● WORK REQUIRED: Starting at the line below that contains "orange_bulatan [220 401", print each line through the end of the records exactly as it appears.

[Image sets with object changes]
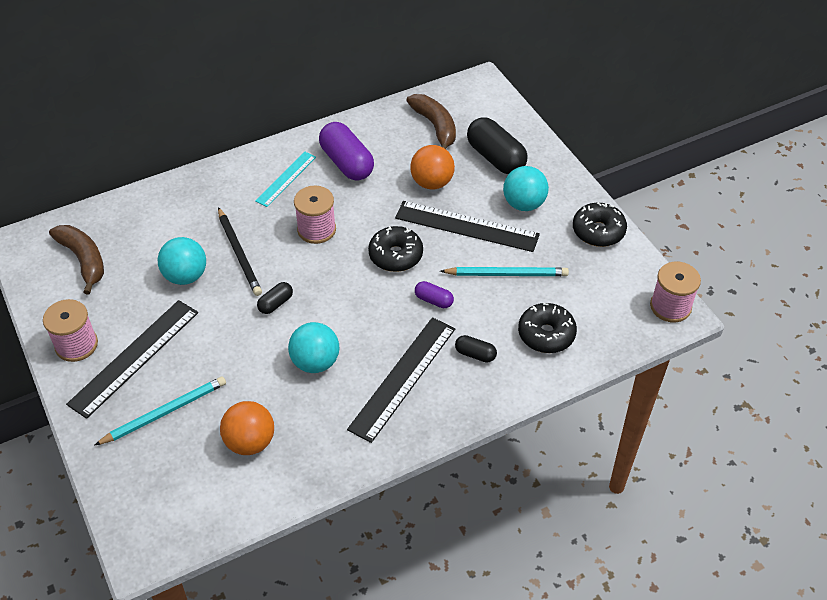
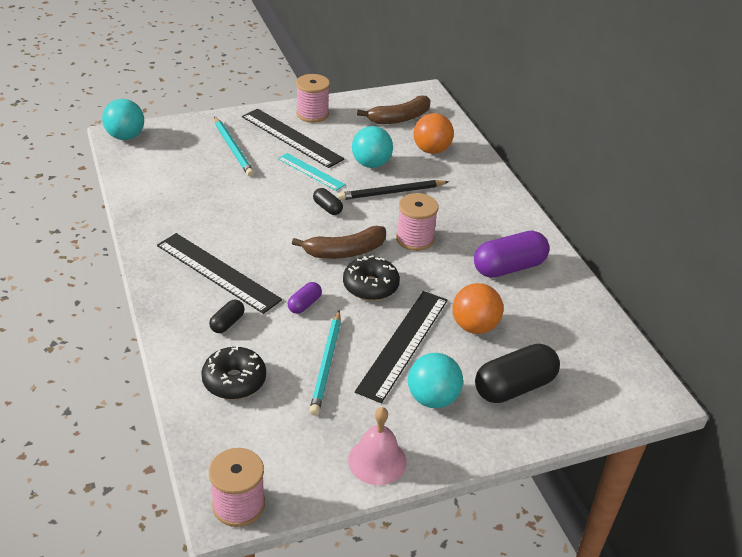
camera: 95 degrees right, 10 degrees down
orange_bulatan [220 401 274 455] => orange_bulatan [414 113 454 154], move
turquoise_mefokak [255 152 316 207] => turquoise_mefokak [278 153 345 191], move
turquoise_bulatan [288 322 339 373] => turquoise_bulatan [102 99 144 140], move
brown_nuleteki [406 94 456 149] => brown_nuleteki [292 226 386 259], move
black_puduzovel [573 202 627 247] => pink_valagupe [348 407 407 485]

● WRITTEN SOLUTION:
orange_bulatan [220 401 274 455] => orange_bulatan [414 113 454 154], move
turquoise_mefokak [255 152 316 207] => turquoise_mefokak [278 153 345 191], move
turquoise_bulatan [288 322 339 373] => turquoise_bulatan [102 99 144 140], move
brown_nuleteki [406 94 456 149] => brown_nuleteki [292 226 386 259], move
black_puduzovel [573 202 627 247] => pink_valagupe [348 407 407 485]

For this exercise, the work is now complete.